**Supplied data**
☆ ☆ ☆ ☆ ☆ ☆ ☆

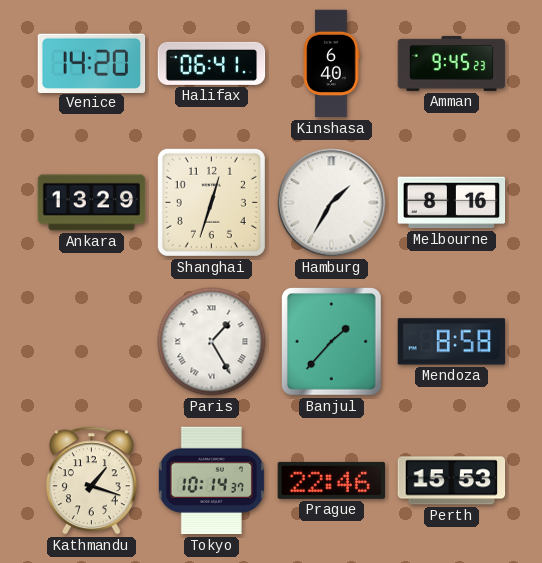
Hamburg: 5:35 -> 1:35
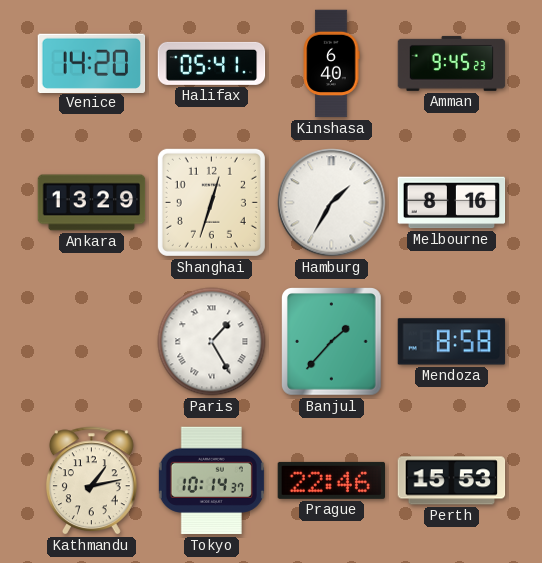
Halifax: 06:41 -> 05:41
Kathmandu: 1:18 -> 1:13
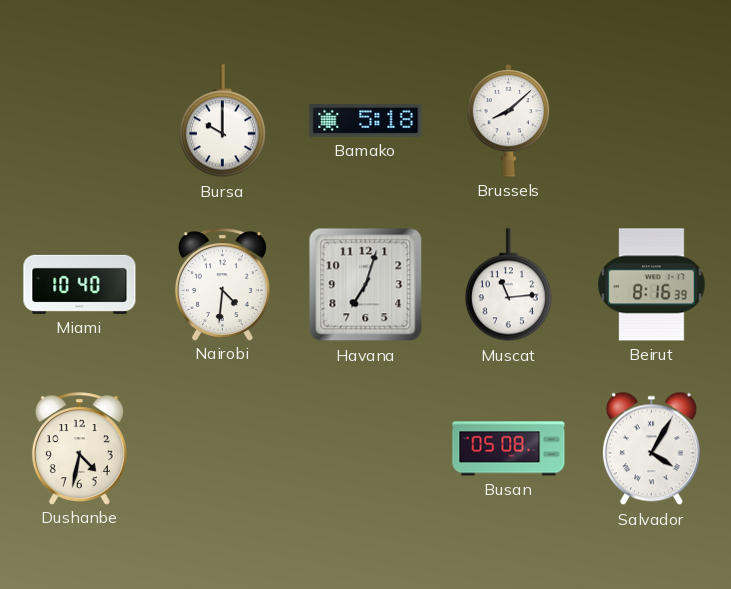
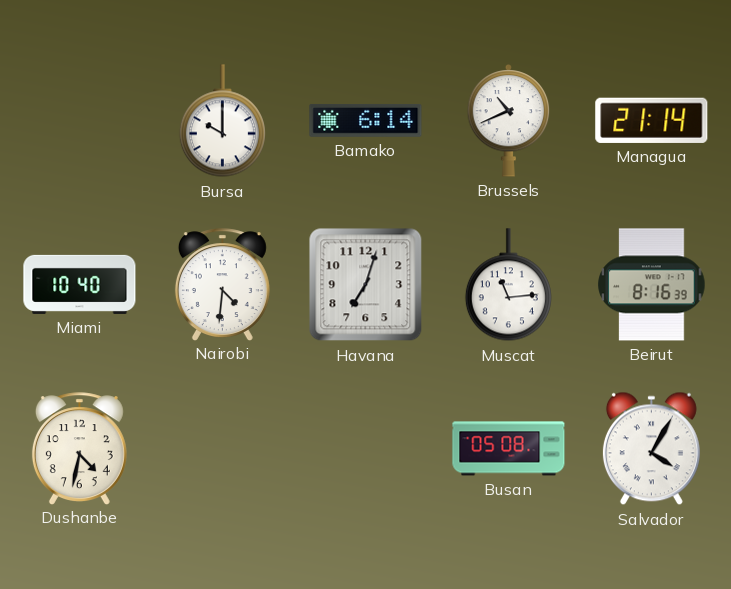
Bamako: 5:18 -> 6:14
Brussels: 8:08 -> 10:41
Managua: none -> 21:14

☆ ☆ ☆ ☆ ☆ ☆ ☆

**Stated task**
Rewrite every line of text in the material above as a numbered list, skipping blank lines and leaving the pictures out.

**Answer to the exercise**
1. Hamburg: 5:35 -> 1:35
2. Halifax: 06:41 -> 05:41
3. Kathmandu: 1:18 -> 1:13
4. Bamako: 5:18 -> 6:14
5. Brussels: 8:08 -> 10:41
6. Managua: none -> 21:14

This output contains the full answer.